◆ Problem details:
Copy out exactly the lines below that run from the one holding "<364,238> to <249,512>" to the one holding "nofurux (brown) <583,330>", keeping both of those lines and no others.

◆ Listed records:
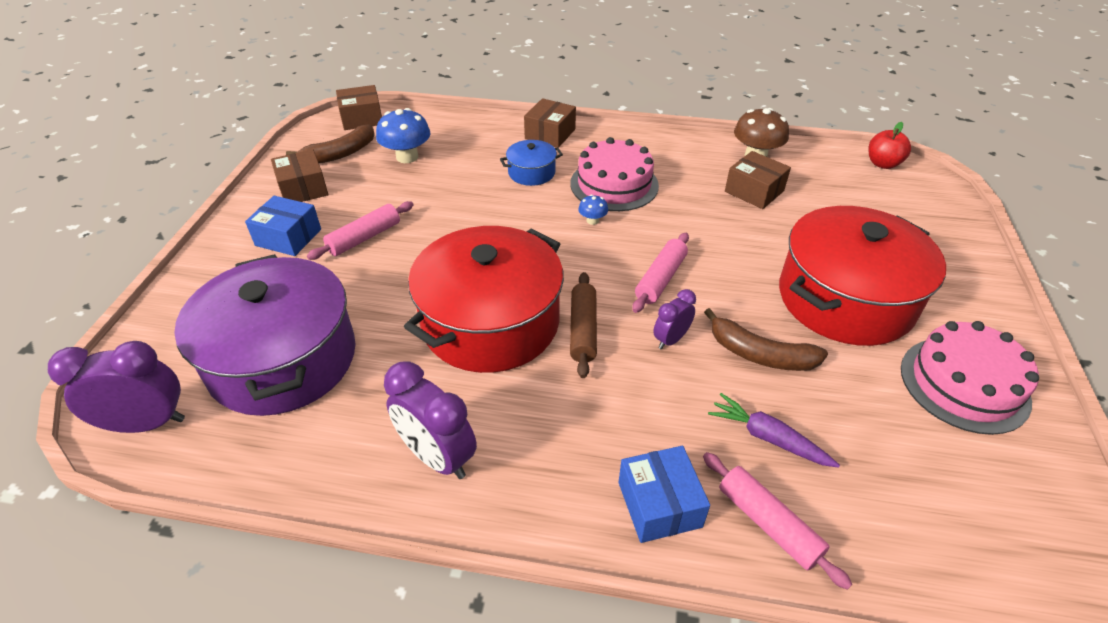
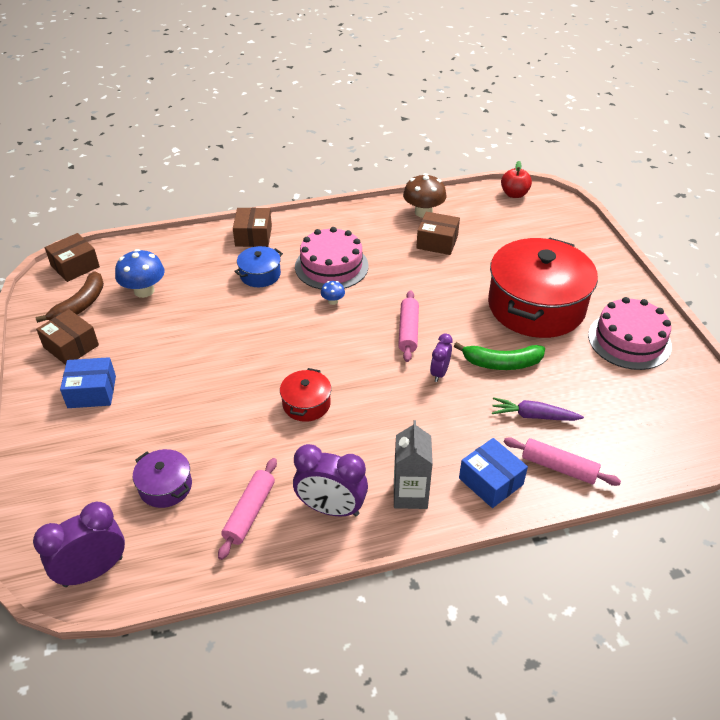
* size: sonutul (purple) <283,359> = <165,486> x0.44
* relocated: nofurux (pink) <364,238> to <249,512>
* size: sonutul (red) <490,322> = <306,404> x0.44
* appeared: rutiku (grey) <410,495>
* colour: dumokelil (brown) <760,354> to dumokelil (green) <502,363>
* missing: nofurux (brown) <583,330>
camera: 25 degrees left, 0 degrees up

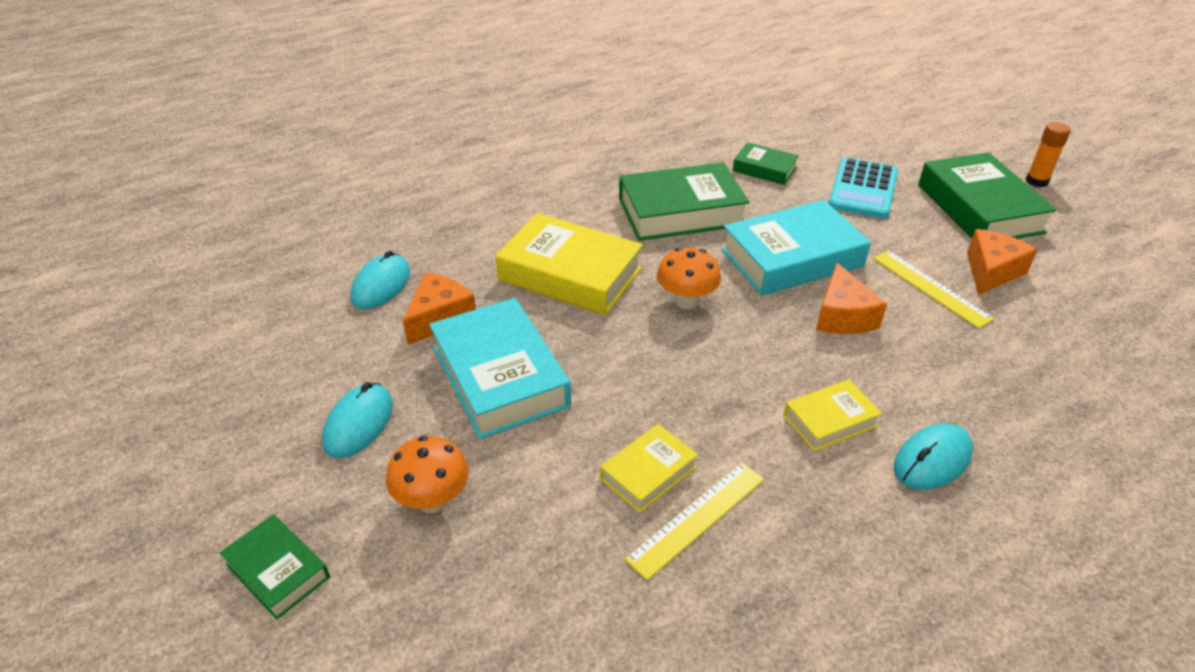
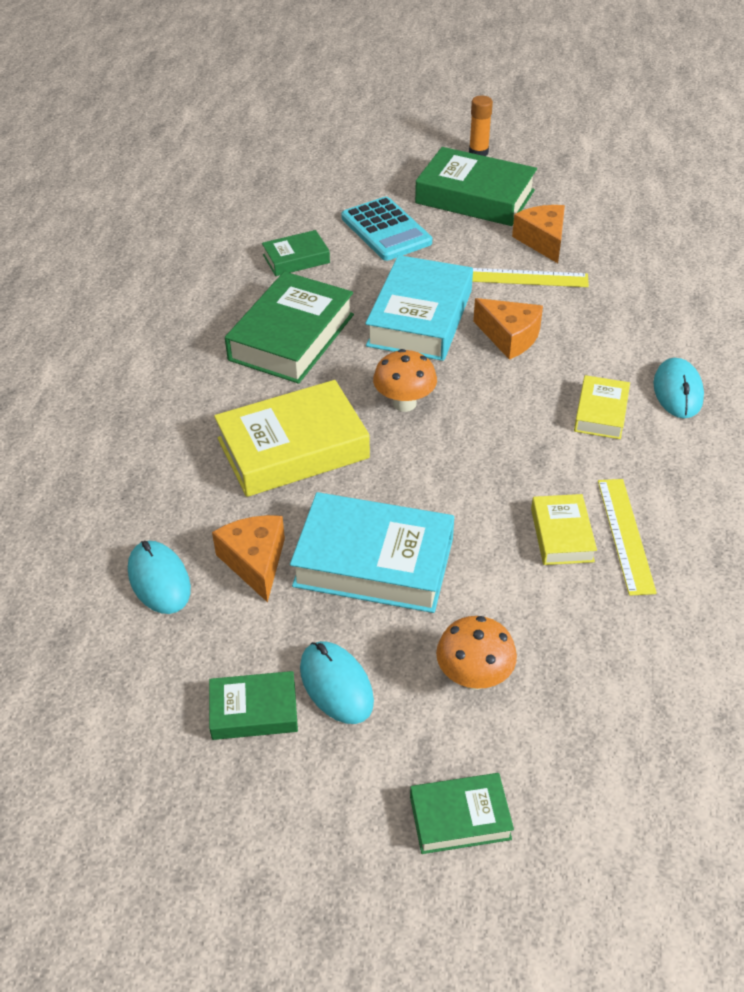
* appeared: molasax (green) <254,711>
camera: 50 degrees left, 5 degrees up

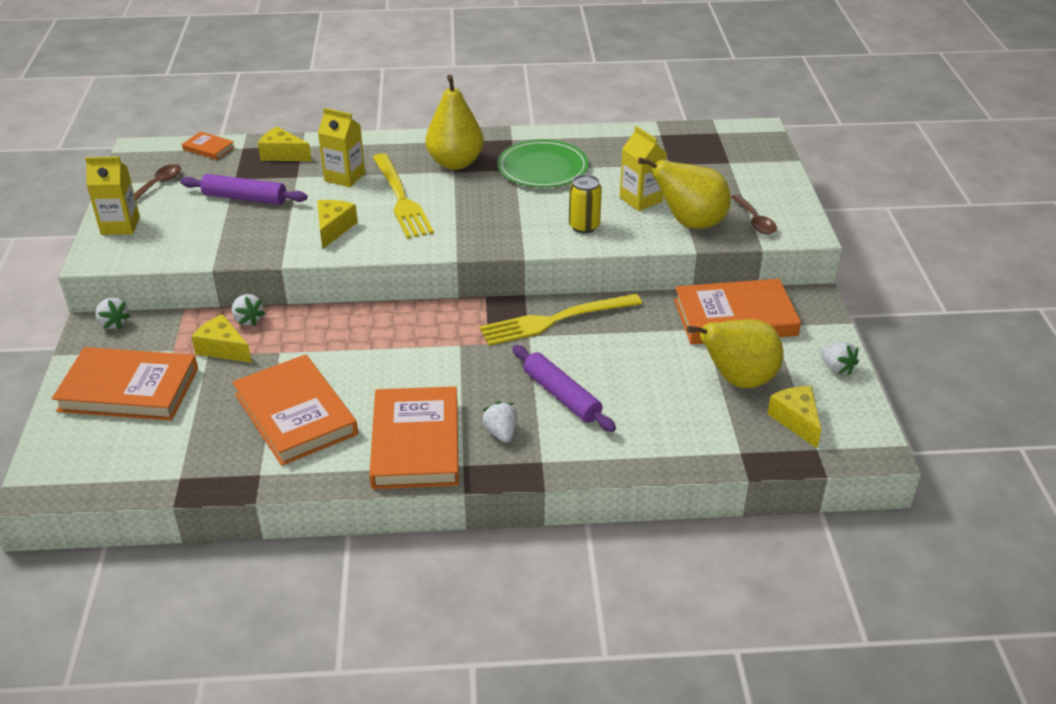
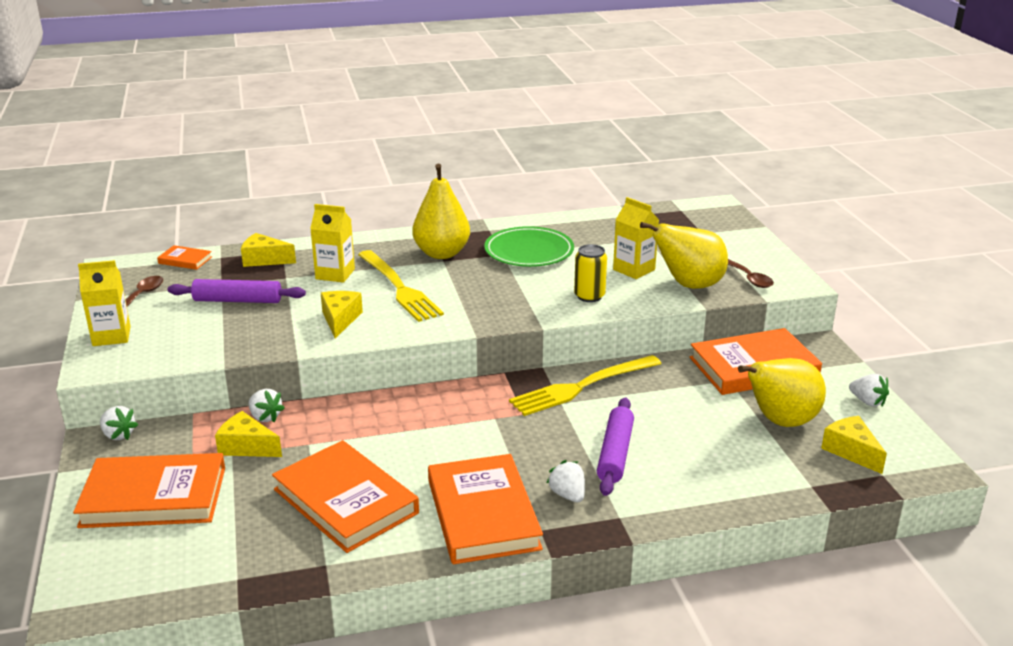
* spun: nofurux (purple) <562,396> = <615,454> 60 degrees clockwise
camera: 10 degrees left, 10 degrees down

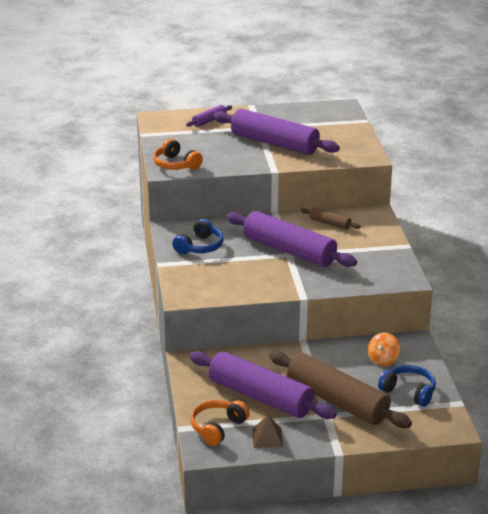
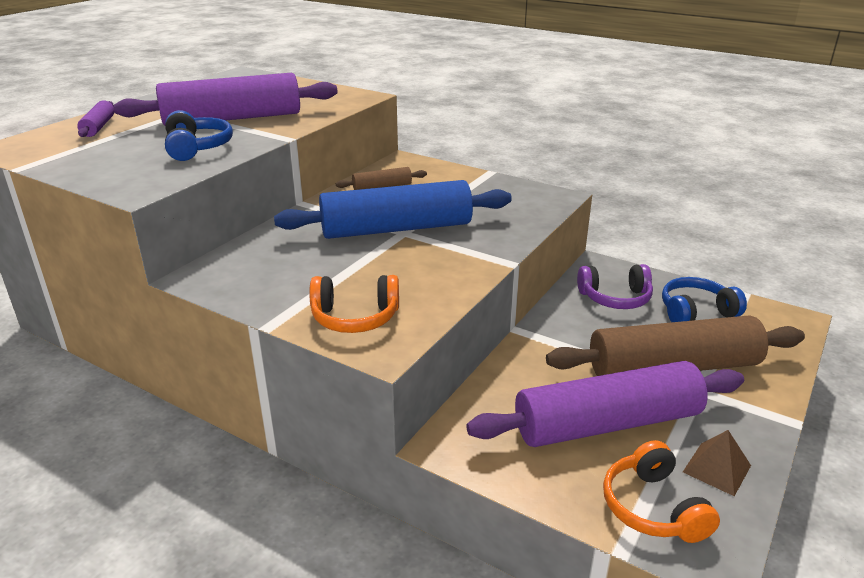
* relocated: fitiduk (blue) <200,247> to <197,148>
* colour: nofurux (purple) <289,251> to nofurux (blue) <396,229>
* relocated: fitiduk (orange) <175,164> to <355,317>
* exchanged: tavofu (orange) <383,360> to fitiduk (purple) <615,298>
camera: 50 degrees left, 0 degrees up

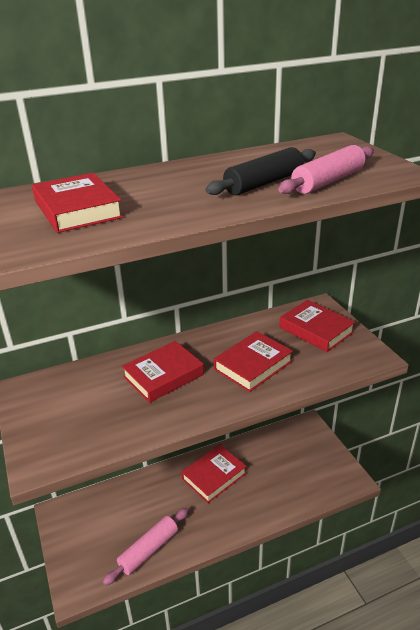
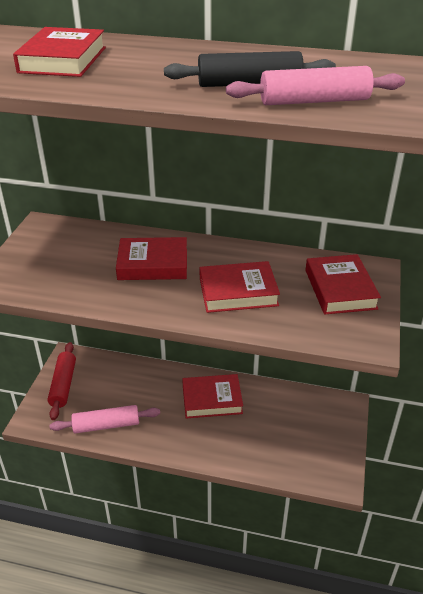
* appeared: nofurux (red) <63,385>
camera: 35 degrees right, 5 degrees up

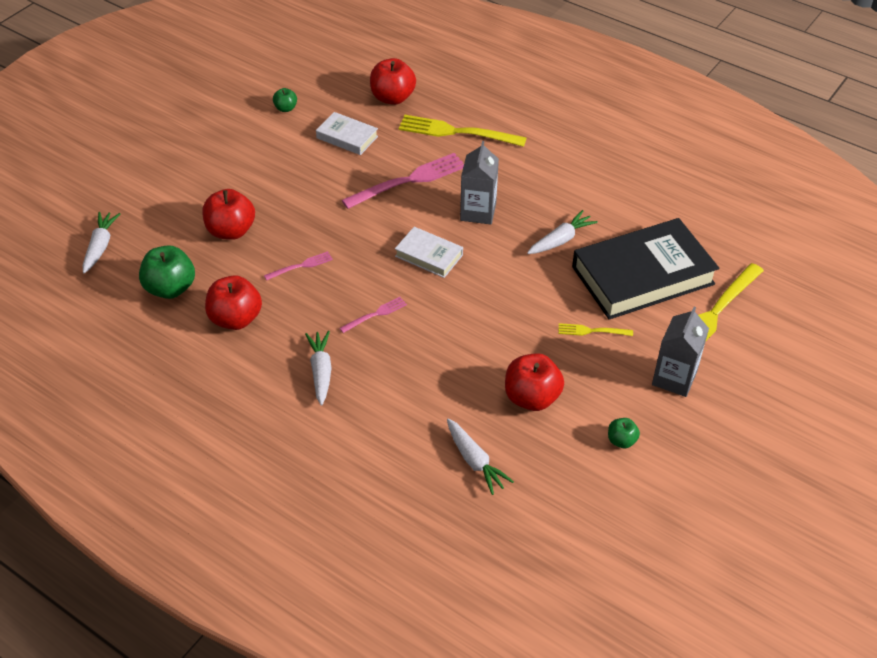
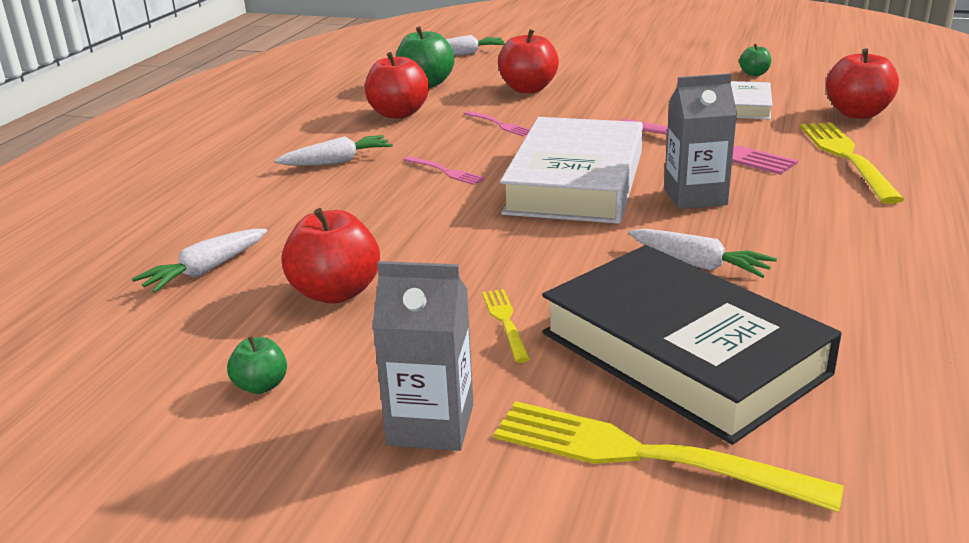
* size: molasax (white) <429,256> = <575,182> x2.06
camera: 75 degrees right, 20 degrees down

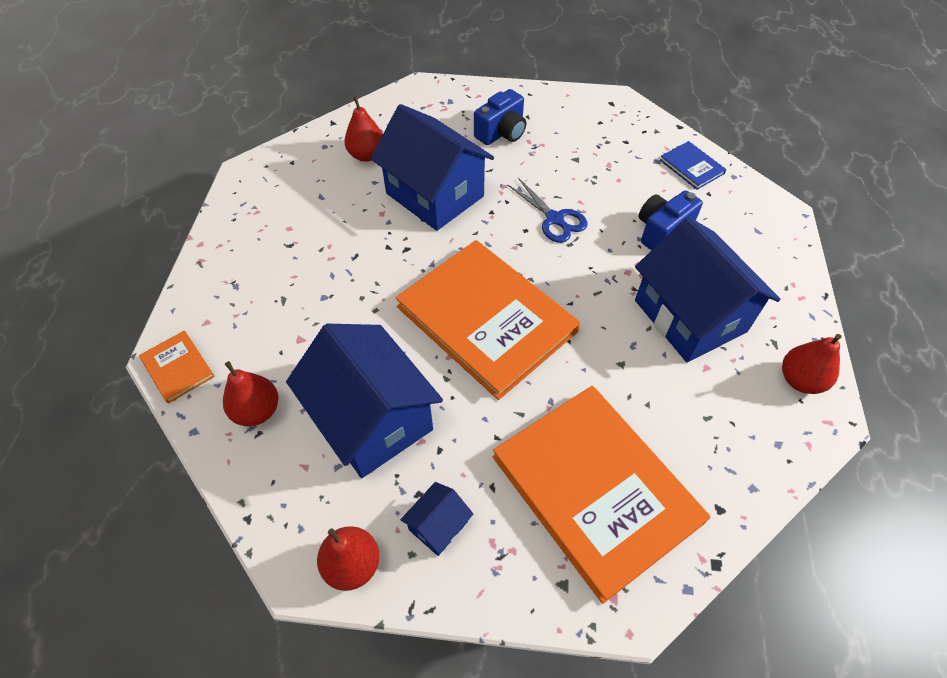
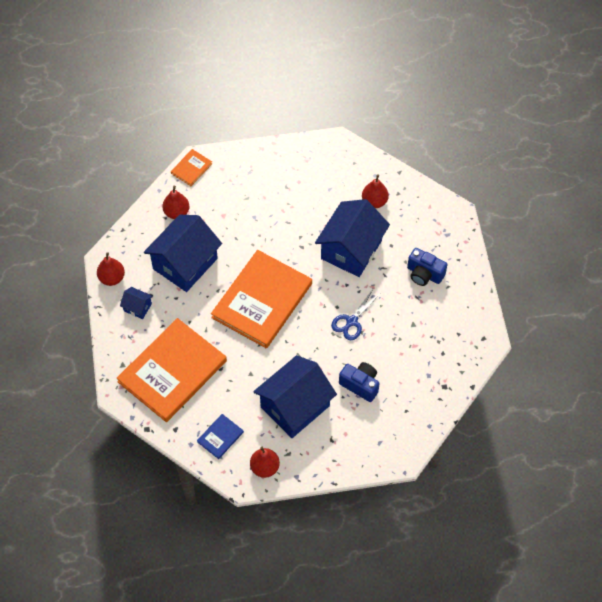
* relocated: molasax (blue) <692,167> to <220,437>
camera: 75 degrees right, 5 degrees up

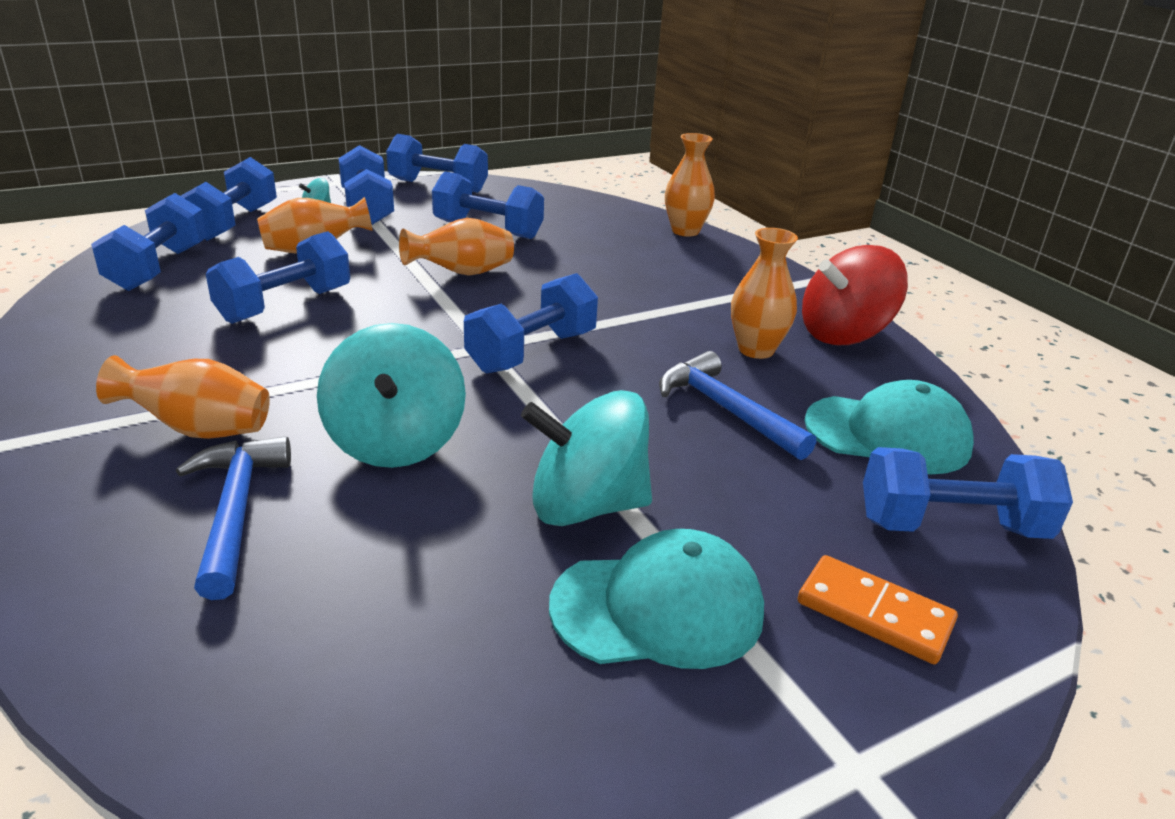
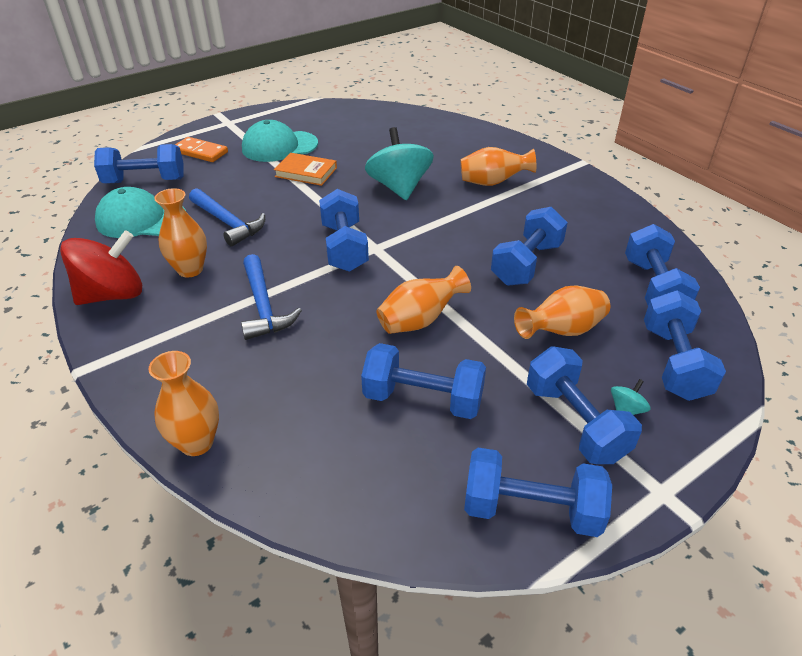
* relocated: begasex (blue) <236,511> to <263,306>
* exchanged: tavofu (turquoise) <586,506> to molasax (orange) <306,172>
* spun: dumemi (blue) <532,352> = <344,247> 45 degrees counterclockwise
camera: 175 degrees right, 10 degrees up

◆ Exercise result:
* relocated: nofurux (pink) <364,238> to <249,512>
* size: sonutul (red) <490,322> = <306,404> x0.44
* appeared: rutiku (grey) <410,495>
* colour: dumokelil (brown) <760,354> to dumokelil (green) <502,363>
* missing: nofurux (brown) <583,330>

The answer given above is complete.